Your answer must consist of the lines running from the one that holds "(617, 269) = (432, 390): yellow pot -> none" to the end of the data, copied exactly.

Provided data:
*** Block opens ***
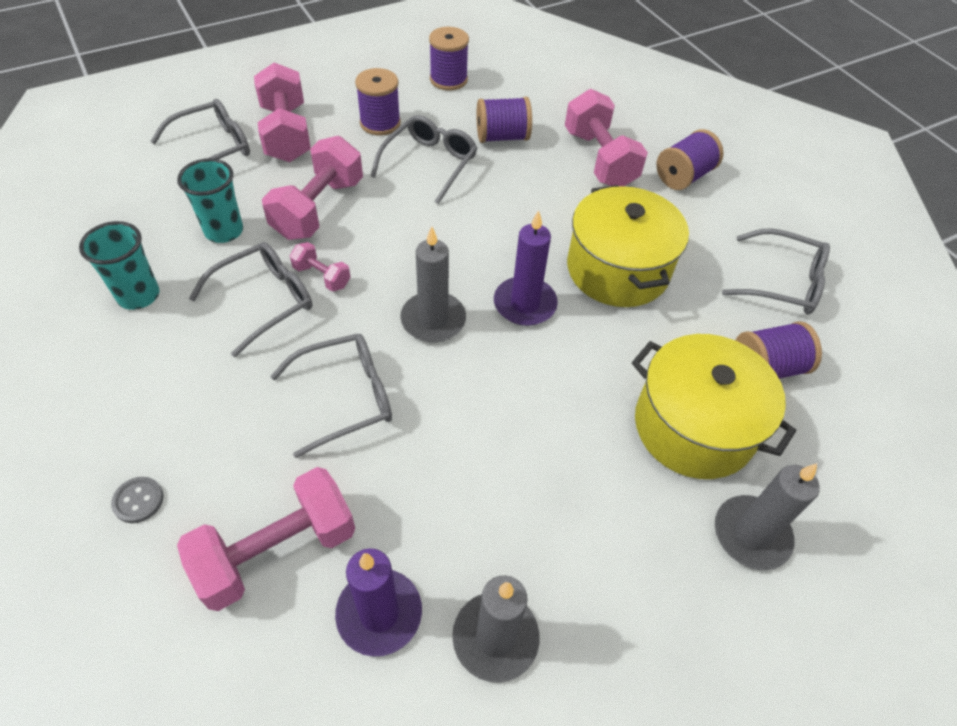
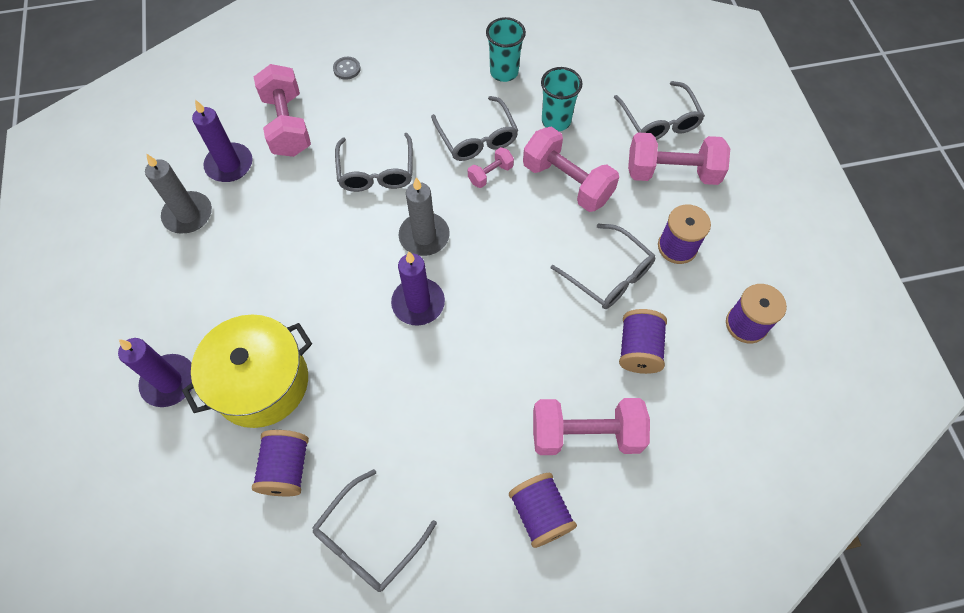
camera: 110 degrees right, 10 degrees up
(617, 269) = (432, 390): yellow pot -> none
(751, 534) = (169, 382): grey candle -> purple candle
*** Block closes ***
Answer section:
(617, 269) = (432, 390): yellow pot -> none
(751, 534) = (169, 382): grey candle -> purple candle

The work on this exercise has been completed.